* [Assigned task]
Your answer should be the lines below from the one holding "C1: 3.3uF (plus" through the one holding "TP1: none -> test point (AMP)", copied exactly and with nothing else.

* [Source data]
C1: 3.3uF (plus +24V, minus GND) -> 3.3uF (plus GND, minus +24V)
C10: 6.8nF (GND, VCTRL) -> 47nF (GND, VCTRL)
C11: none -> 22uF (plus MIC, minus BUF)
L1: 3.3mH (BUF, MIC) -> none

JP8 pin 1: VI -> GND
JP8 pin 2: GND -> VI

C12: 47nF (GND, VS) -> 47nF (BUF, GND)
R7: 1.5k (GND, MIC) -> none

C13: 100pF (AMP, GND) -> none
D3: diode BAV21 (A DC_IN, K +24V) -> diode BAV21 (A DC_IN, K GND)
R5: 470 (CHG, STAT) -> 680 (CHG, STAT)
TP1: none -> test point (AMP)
...
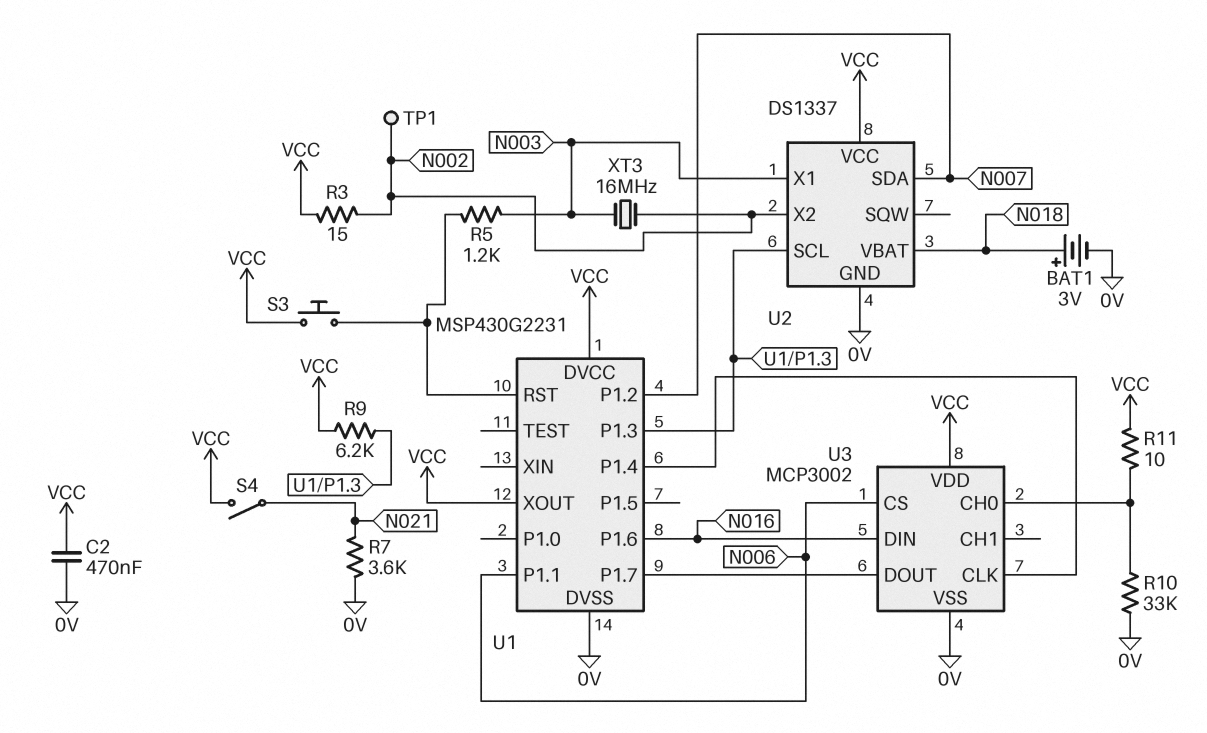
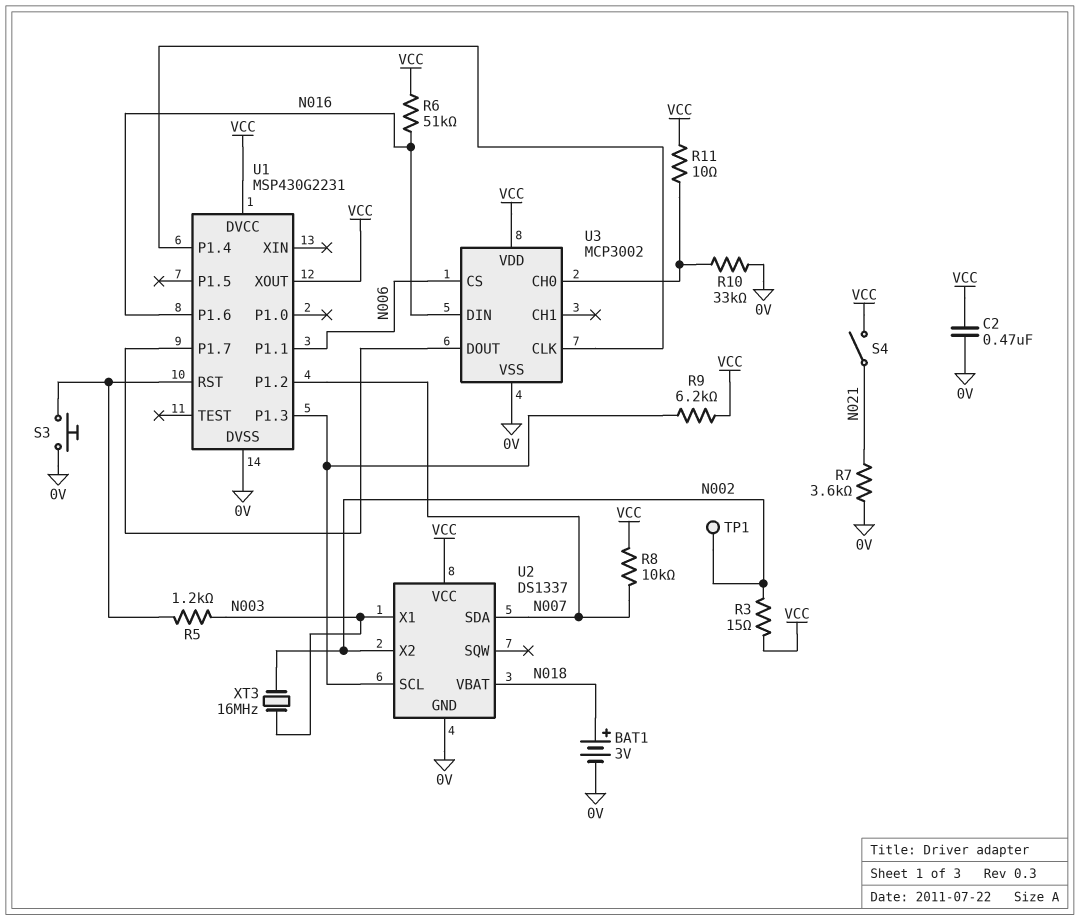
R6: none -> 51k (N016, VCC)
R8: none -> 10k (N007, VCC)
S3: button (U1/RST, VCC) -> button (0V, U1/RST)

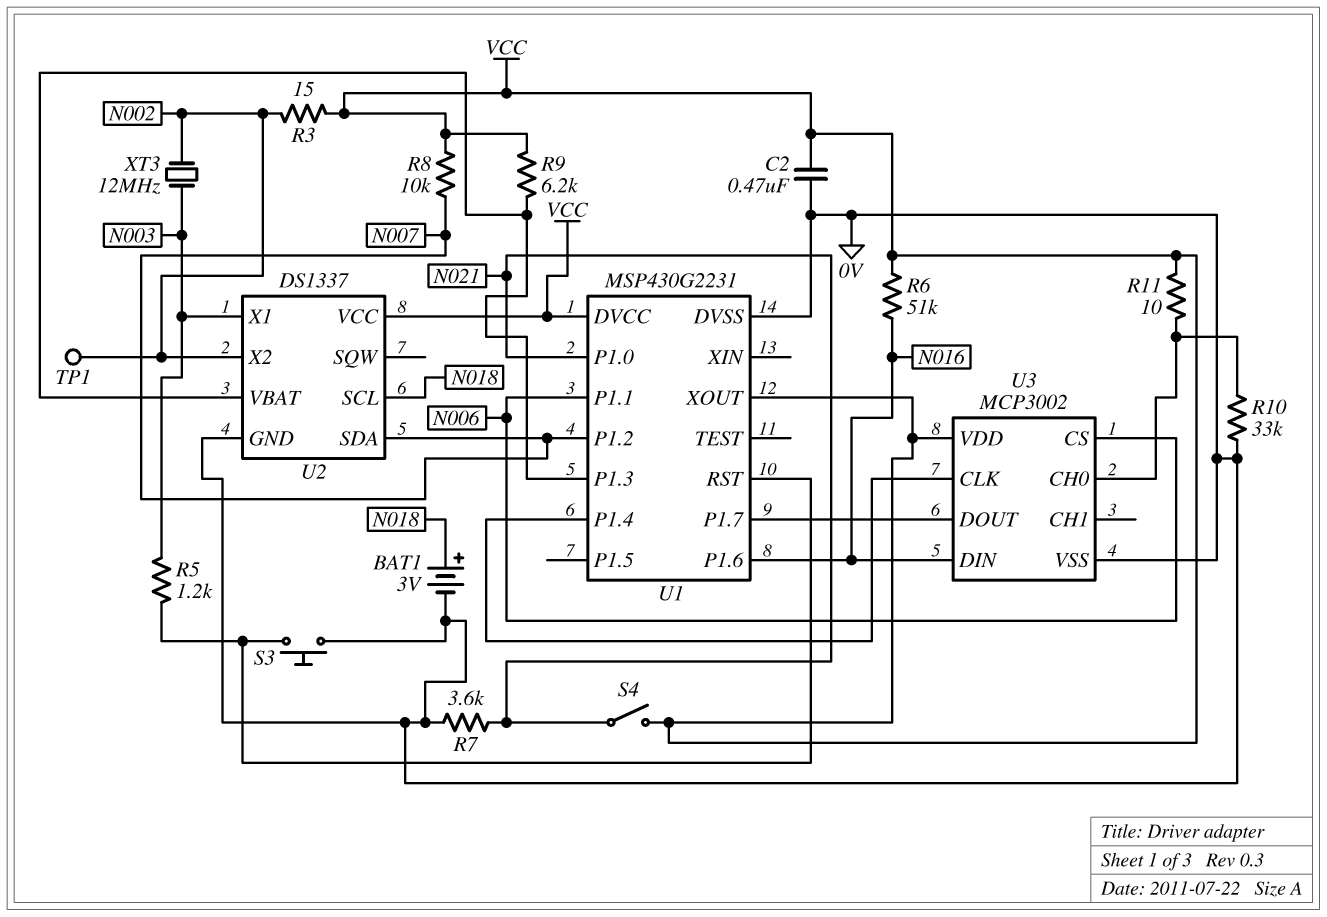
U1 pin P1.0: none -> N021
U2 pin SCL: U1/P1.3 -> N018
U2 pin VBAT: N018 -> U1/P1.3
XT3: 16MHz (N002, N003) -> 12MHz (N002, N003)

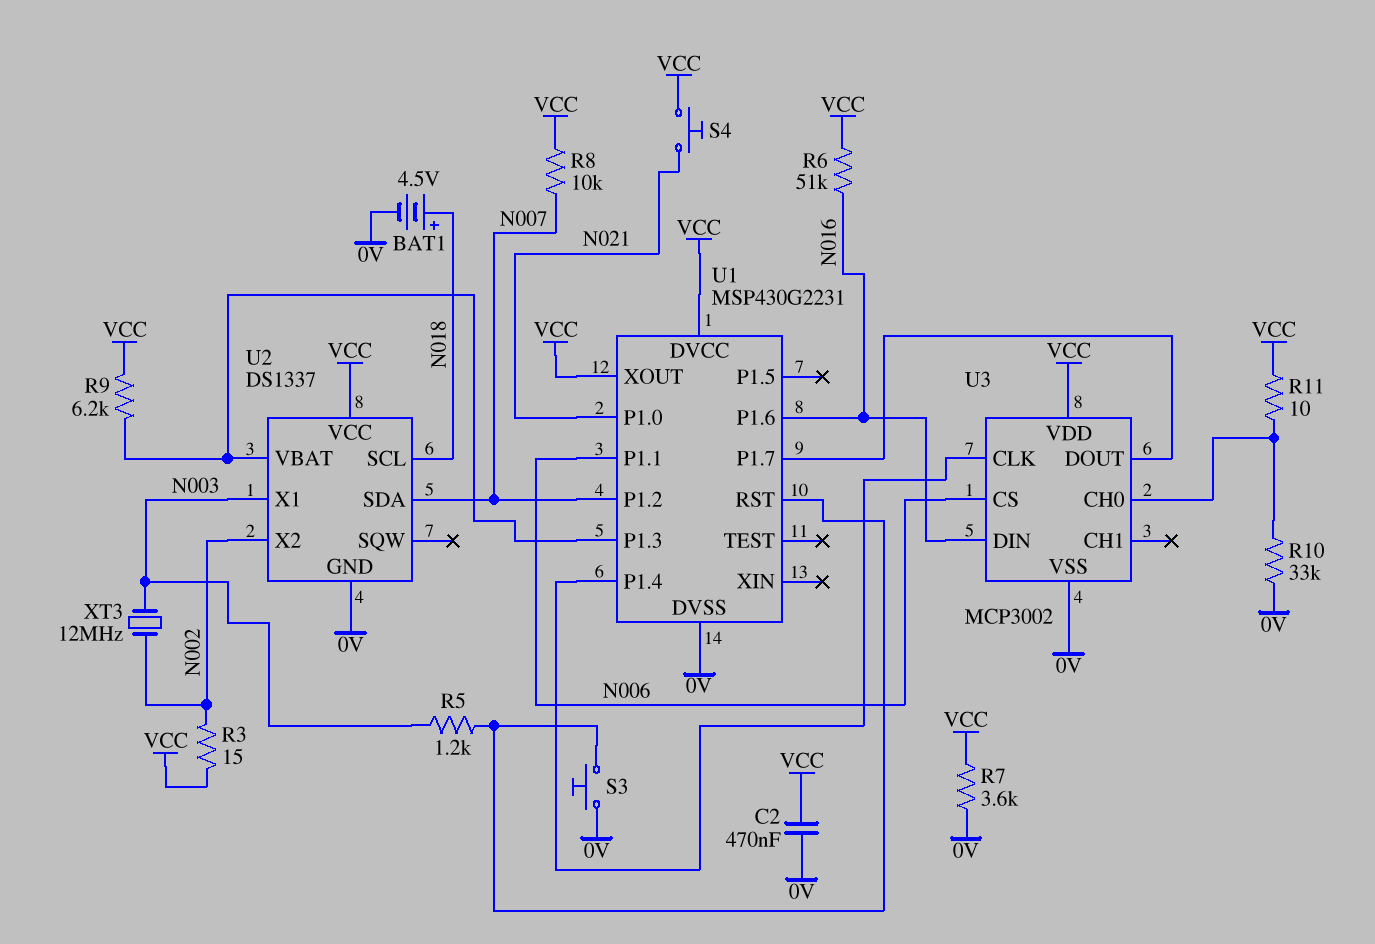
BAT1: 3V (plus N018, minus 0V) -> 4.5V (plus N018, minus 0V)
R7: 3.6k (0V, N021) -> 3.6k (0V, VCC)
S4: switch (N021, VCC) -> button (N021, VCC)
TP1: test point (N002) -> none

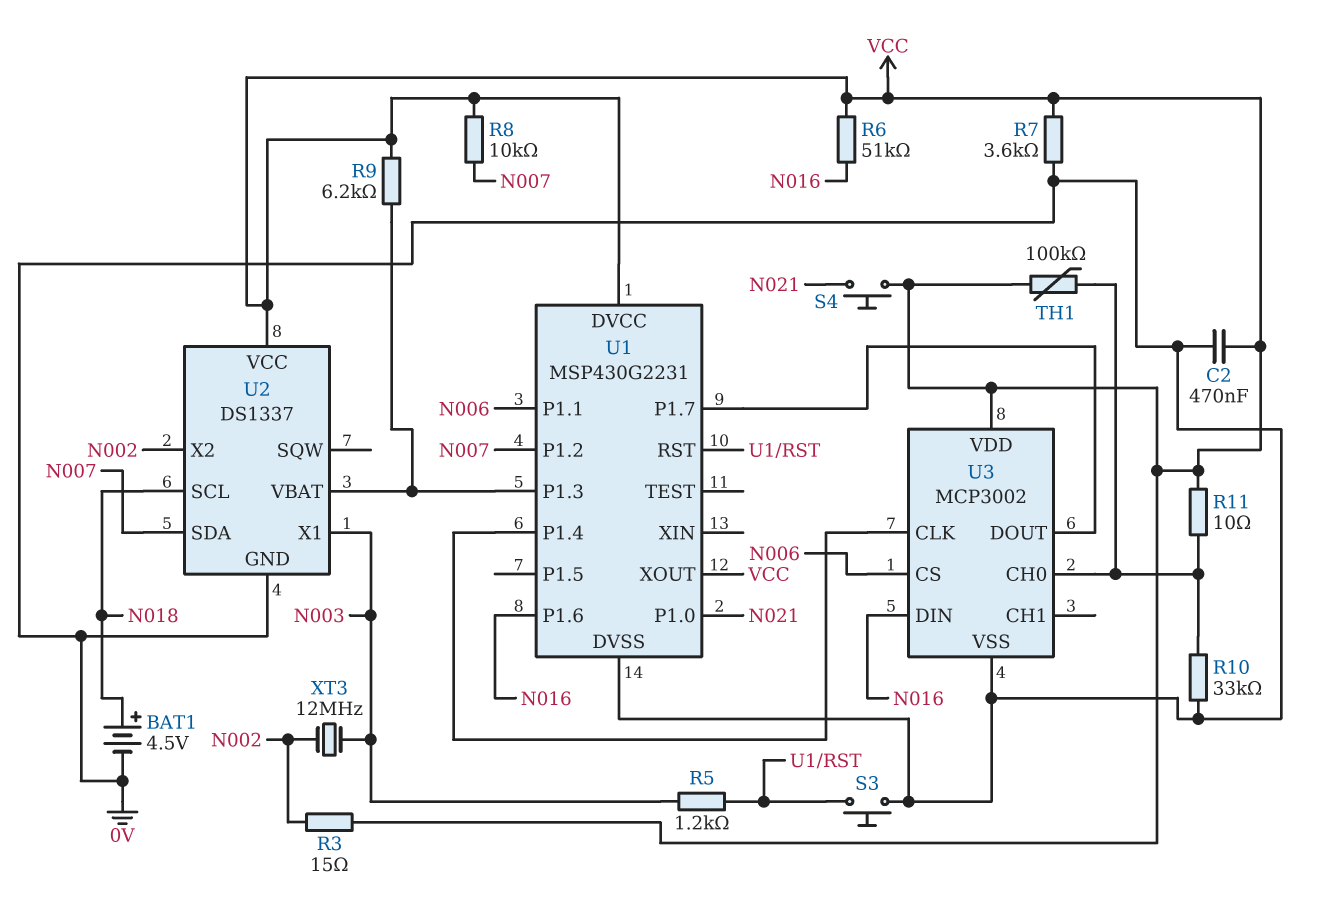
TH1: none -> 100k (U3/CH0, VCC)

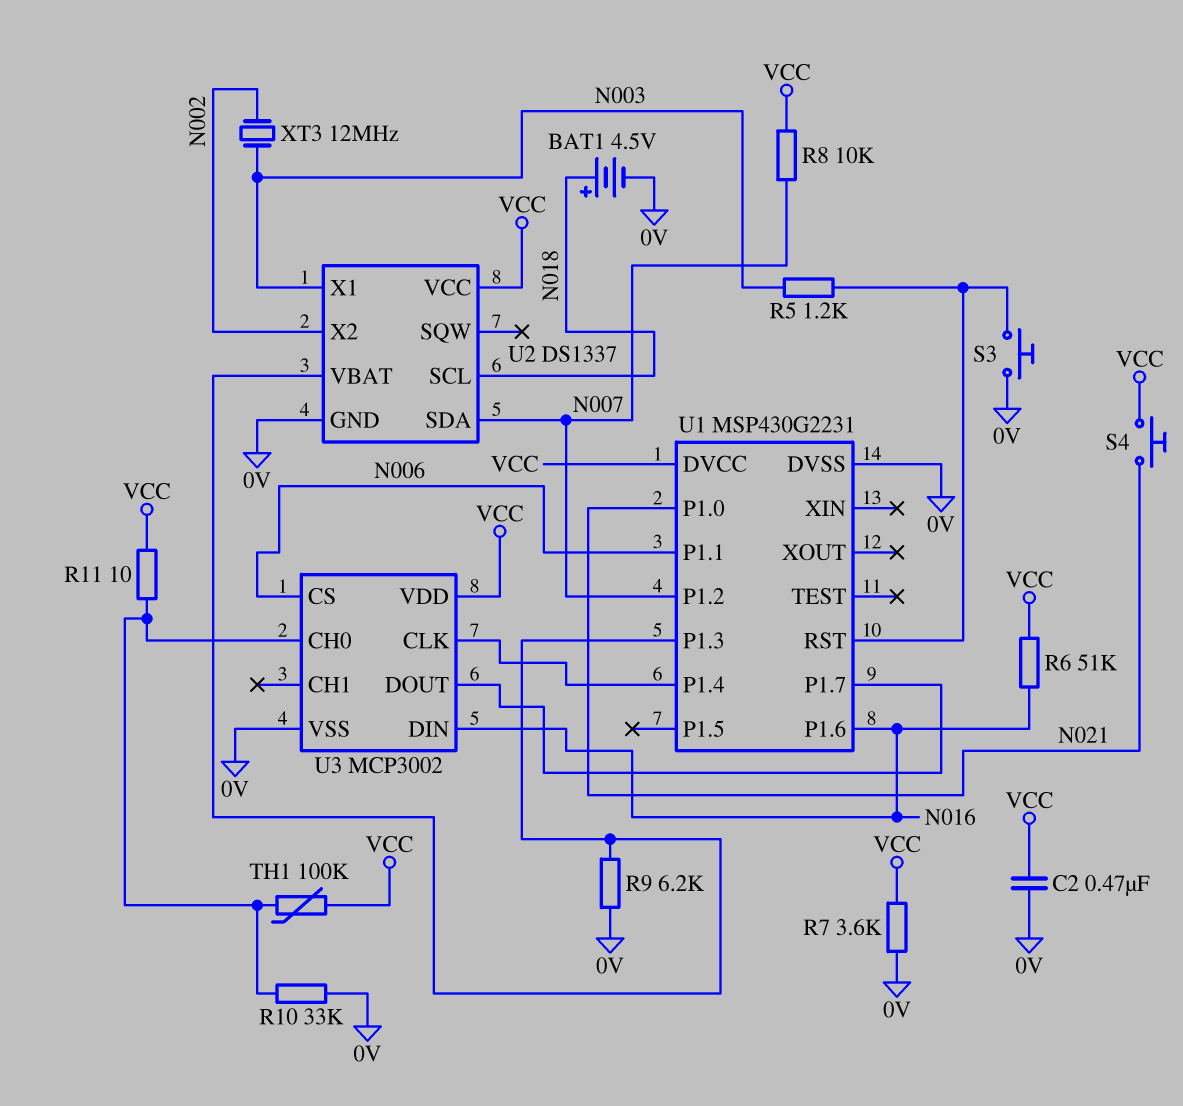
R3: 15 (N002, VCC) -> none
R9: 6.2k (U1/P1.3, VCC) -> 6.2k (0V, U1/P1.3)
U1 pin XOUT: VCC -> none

* [Result]
C1: 3.3uF (plus +24V, minus GND) -> 3.3uF (plus GND, minus +24V)
C10: 6.8nF (GND, VCTRL) -> 47nF (GND, VCTRL)
C11: none -> 22uF (plus MIC, minus BUF)
L1: 3.3mH (BUF, MIC) -> none

JP8 pin 1: VI -> GND
JP8 pin 2: GND -> VI

C12: 47nF (GND, VS) -> 47nF (BUF, GND)
R7: 1.5k (GND, MIC) -> none

C13: 100pF (AMP, GND) -> none
D3: diode BAV21 (A DC_IN, K +24V) -> diode BAV21 (A DC_IN, K GND)
R5: 470 (CHG, STAT) -> 680 (CHG, STAT)
TP1: none -> test point (AMP)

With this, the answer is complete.